SOURCE RECORDS:
+++

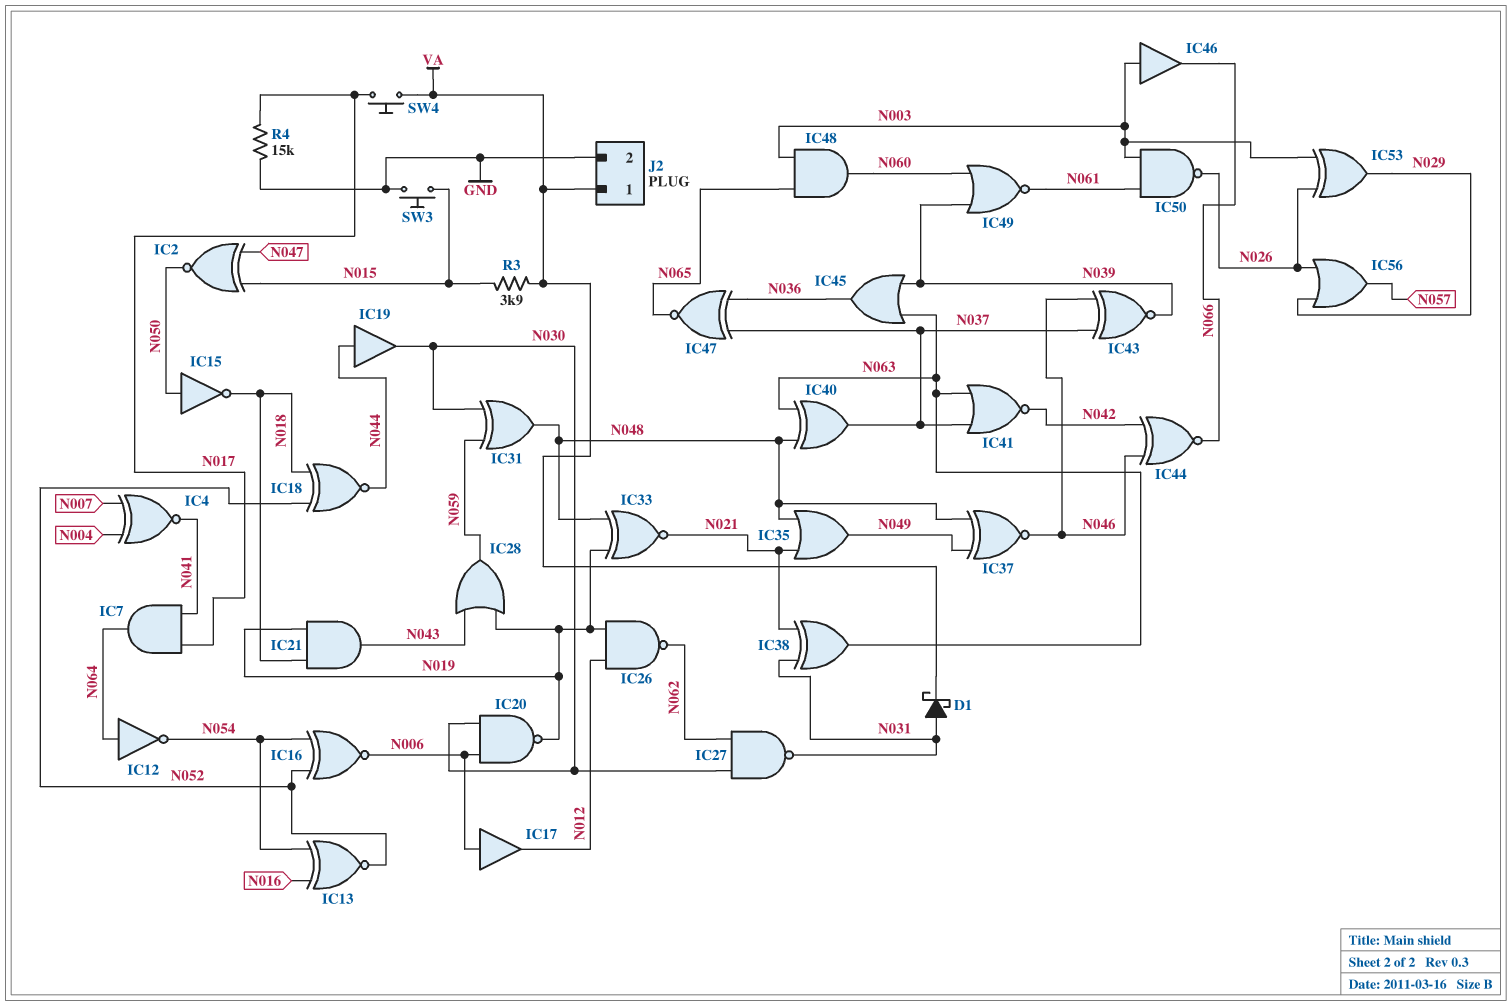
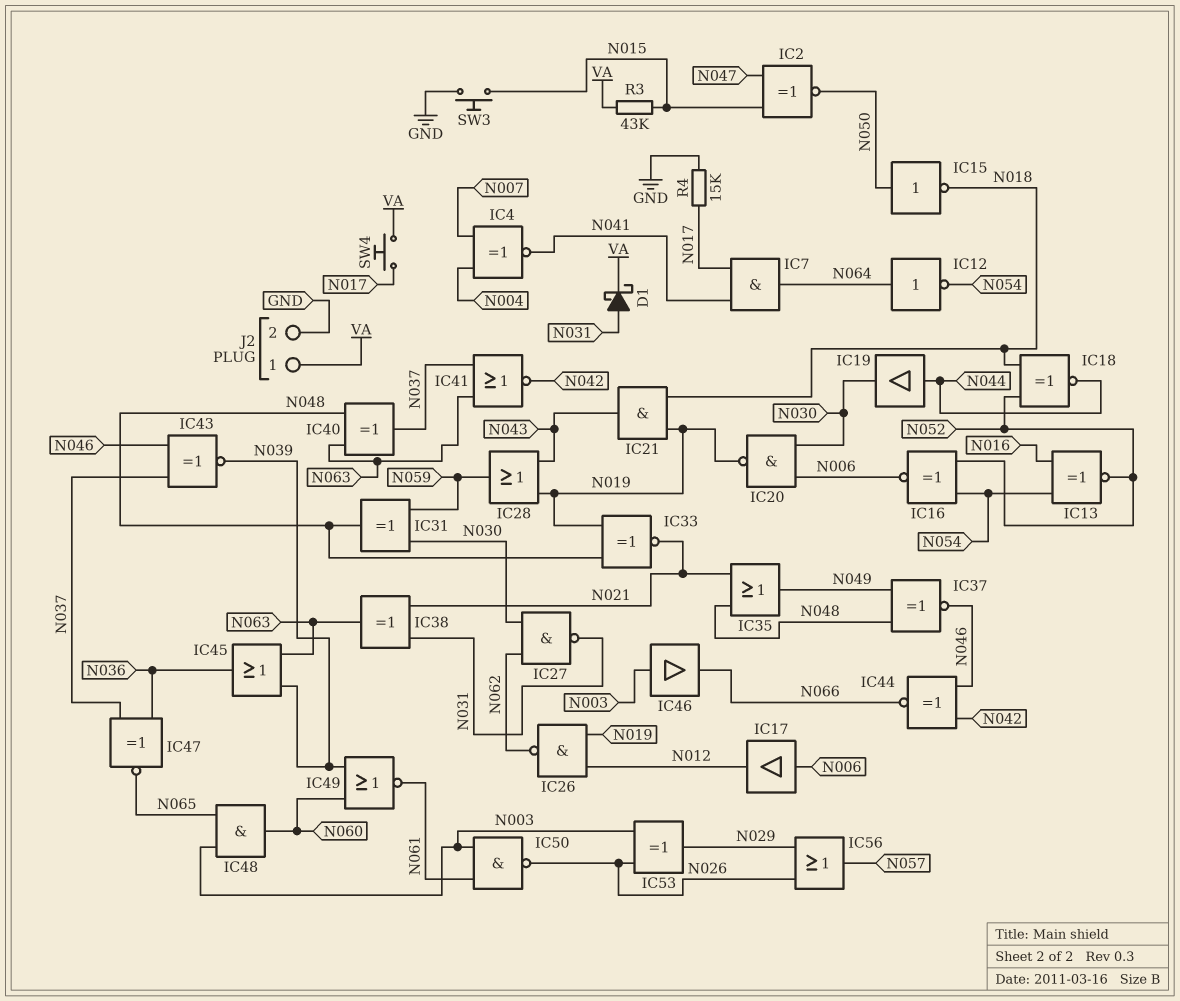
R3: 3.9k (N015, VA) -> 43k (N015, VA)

+++

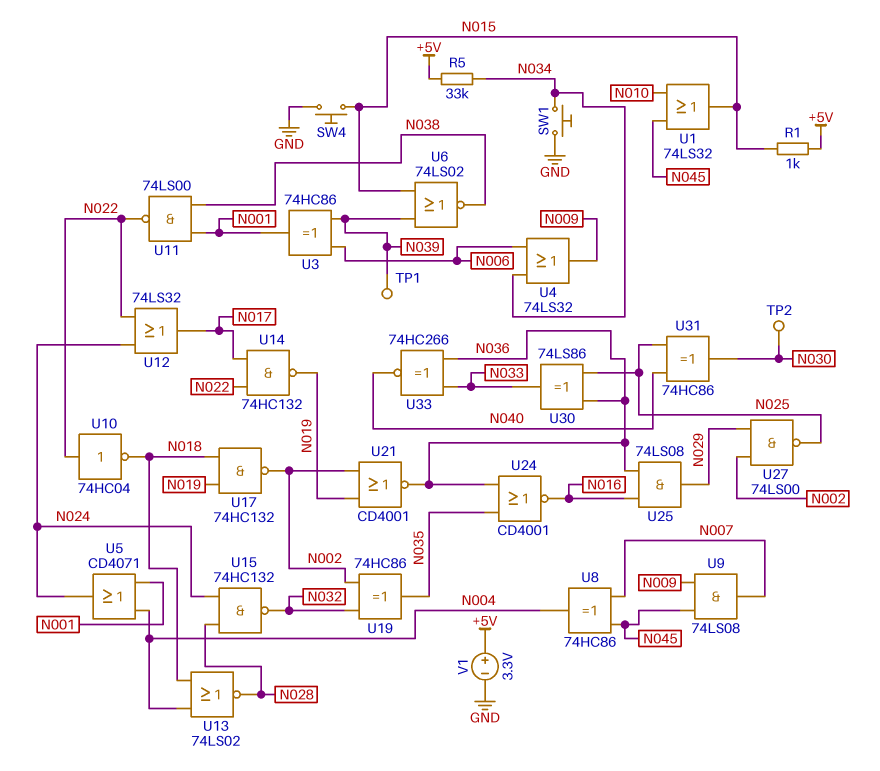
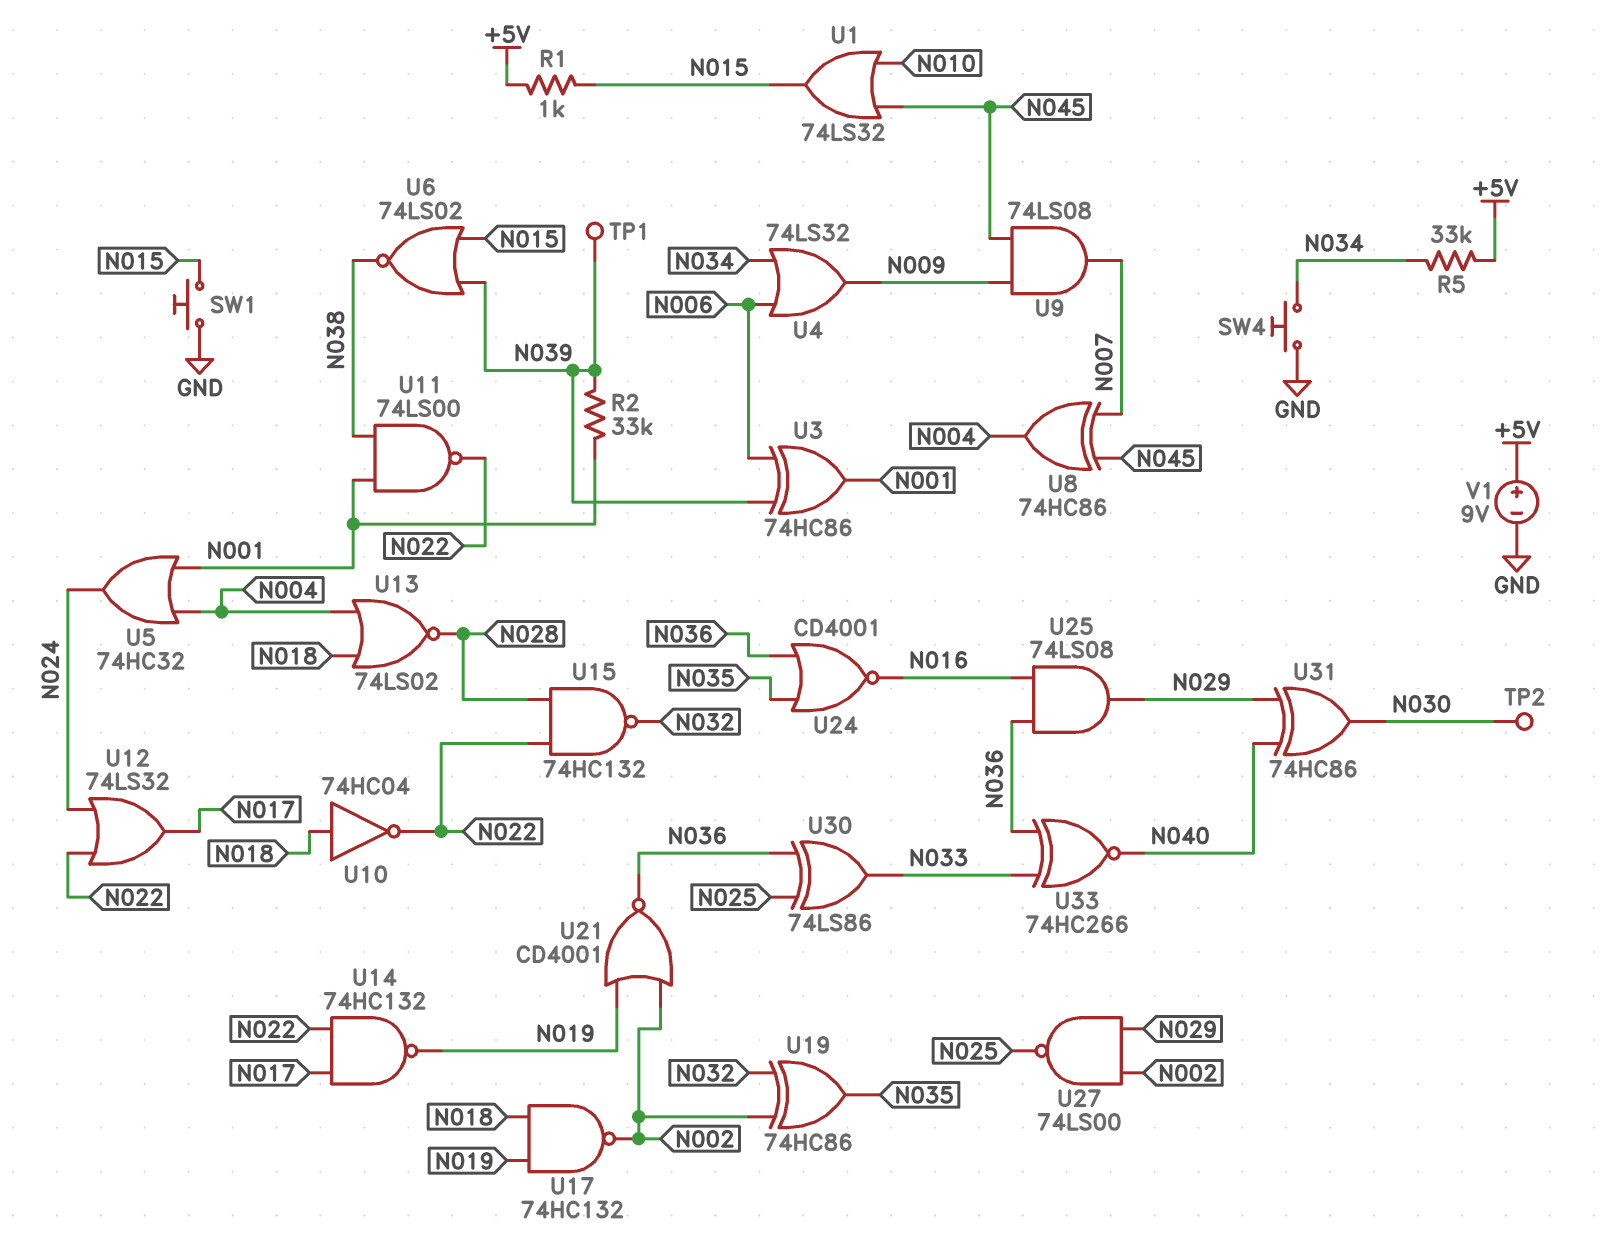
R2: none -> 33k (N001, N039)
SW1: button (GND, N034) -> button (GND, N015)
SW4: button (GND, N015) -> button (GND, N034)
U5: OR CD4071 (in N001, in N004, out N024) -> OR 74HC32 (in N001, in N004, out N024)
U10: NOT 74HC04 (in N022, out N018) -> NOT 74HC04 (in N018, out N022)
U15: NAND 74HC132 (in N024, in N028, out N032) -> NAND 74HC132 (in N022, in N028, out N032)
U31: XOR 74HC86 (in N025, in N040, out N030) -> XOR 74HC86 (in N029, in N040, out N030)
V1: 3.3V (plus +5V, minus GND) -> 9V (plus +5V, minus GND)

+++

Your task is to retype the entries verbatim, starting with the line that holds "U10: NOT 74HC04" and stopping after the line that holds "V1: 3.3V (plus".

U10: NOT 74HC04 (in N022, out N018) -> NOT 74HC04 (in N018, out N022)
U15: NAND 74HC132 (in N024, in N028, out N032) -> NAND 74HC132 (in N022, in N028, out N032)
U31: XOR 74HC86 (in N025, in N040, out N030) -> XOR 74HC86 (in N029, in N040, out N030)
V1: 3.3V (plus +5V, minus GND) -> 9V (plus +5V, minus GND)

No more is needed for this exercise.